*** Dataset Section Begins ***
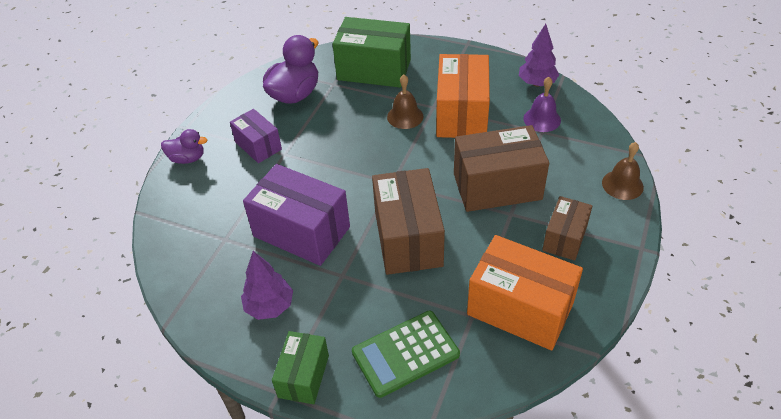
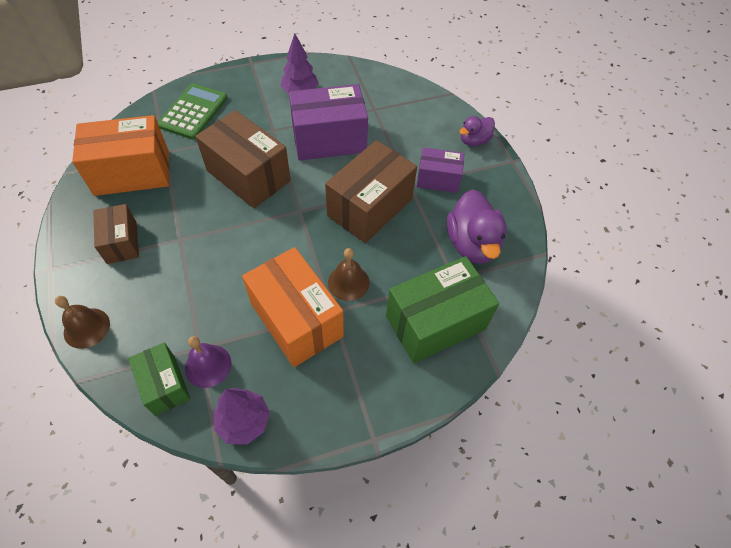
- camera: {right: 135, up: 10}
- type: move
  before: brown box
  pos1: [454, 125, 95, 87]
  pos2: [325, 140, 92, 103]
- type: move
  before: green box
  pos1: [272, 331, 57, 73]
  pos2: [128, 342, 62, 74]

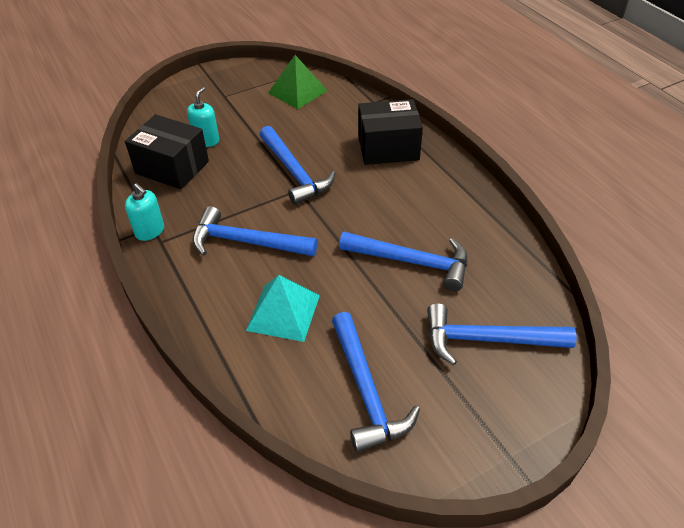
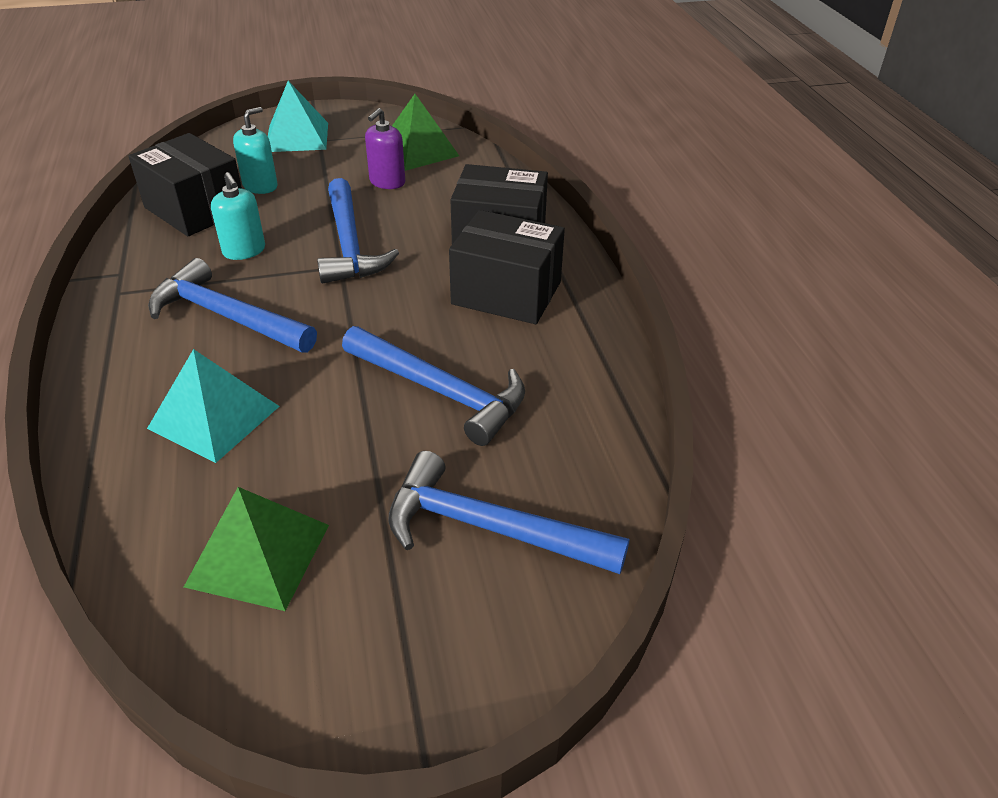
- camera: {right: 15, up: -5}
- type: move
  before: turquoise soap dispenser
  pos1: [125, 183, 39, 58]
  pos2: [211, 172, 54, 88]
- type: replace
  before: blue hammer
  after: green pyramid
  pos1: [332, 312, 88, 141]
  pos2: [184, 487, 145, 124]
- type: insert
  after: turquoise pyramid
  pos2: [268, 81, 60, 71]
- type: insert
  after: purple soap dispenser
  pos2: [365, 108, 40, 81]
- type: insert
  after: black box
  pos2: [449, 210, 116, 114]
*** Dataset Section Ends ***
*** Dataset Section Begins ***
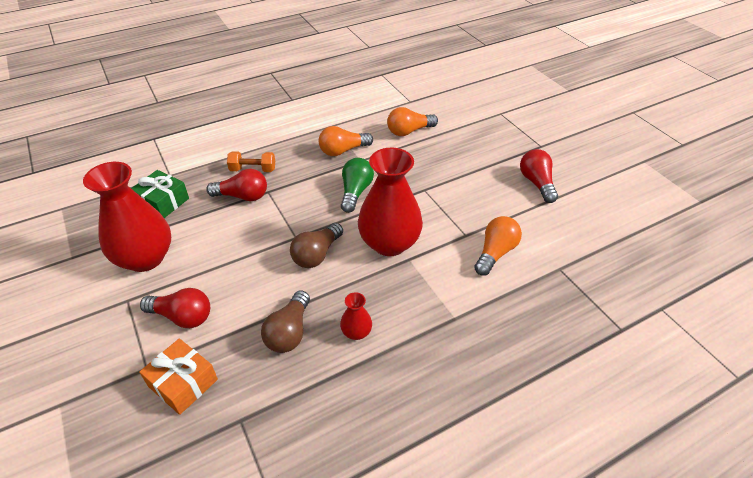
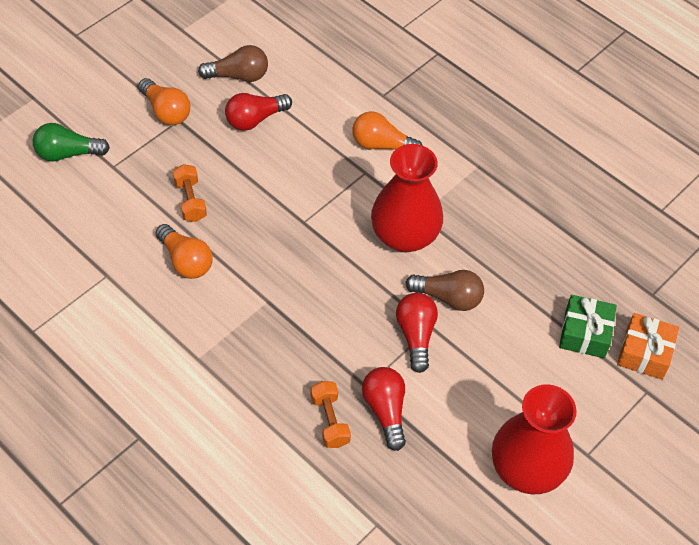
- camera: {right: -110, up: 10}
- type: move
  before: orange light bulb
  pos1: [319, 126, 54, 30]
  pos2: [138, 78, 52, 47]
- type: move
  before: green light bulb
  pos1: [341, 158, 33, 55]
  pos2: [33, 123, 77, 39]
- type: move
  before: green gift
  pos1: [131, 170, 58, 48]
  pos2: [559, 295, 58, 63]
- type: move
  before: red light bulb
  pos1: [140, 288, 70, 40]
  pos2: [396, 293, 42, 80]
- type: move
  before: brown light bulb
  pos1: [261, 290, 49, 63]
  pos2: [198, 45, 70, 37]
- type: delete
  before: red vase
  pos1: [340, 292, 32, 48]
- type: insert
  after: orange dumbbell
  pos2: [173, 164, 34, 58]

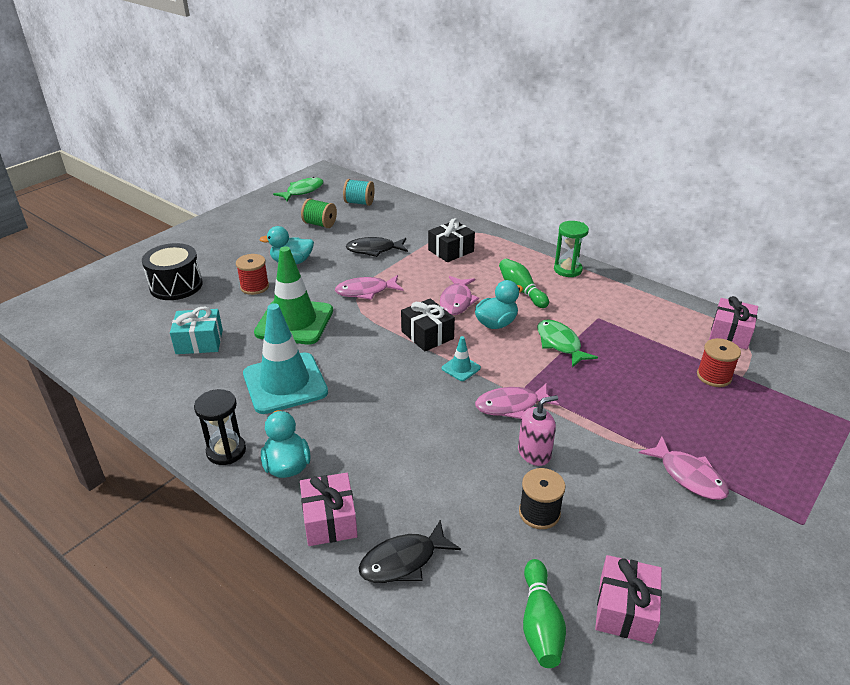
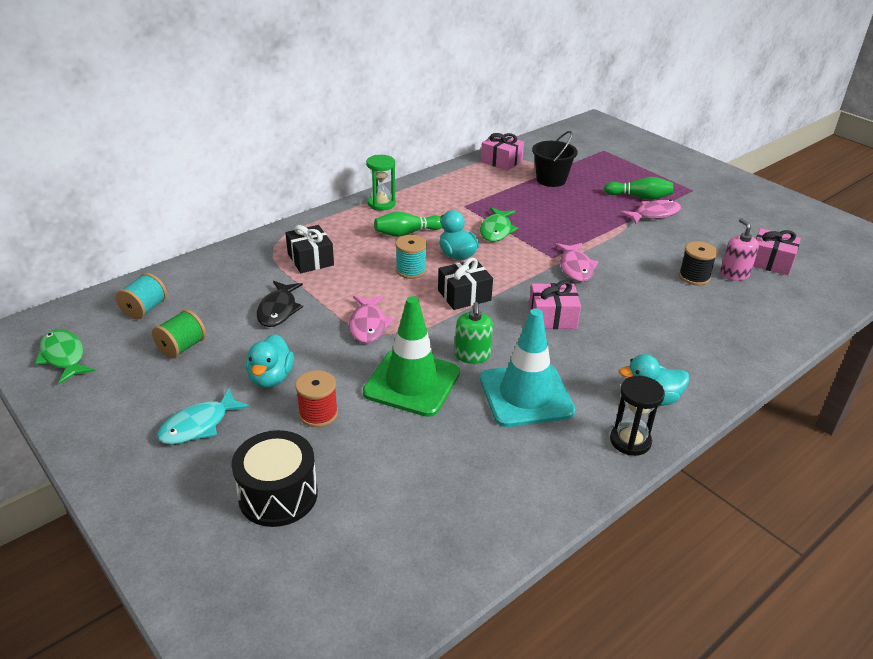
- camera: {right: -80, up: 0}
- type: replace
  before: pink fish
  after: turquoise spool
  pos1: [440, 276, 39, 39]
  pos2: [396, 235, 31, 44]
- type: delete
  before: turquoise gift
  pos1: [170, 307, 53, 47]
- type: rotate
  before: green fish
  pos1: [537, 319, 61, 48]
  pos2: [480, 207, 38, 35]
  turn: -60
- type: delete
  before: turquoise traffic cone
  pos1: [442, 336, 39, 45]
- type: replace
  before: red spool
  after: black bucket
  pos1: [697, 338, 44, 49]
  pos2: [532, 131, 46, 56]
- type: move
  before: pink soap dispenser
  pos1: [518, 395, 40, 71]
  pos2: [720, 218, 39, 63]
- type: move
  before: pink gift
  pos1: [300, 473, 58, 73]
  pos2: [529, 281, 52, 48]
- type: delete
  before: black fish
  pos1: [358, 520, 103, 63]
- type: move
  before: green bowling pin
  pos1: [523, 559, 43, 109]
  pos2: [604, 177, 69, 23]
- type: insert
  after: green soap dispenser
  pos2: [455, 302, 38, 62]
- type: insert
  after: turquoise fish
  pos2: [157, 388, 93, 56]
*** Dataset Section Ends ***
Give back precisely the lines above that start at the line containing "pos2: [604, 177, 69, 23]" and end at the line containing "pos2: [157, 388, 93, 56]", inclusive. No other lines belong in the output.

  pos2: [604, 177, 69, 23]
- type: insert
  after: green soap dispenser
  pos2: [455, 302, 38, 62]
- type: insert
  after: turquoise fish
  pos2: [157, 388, 93, 56]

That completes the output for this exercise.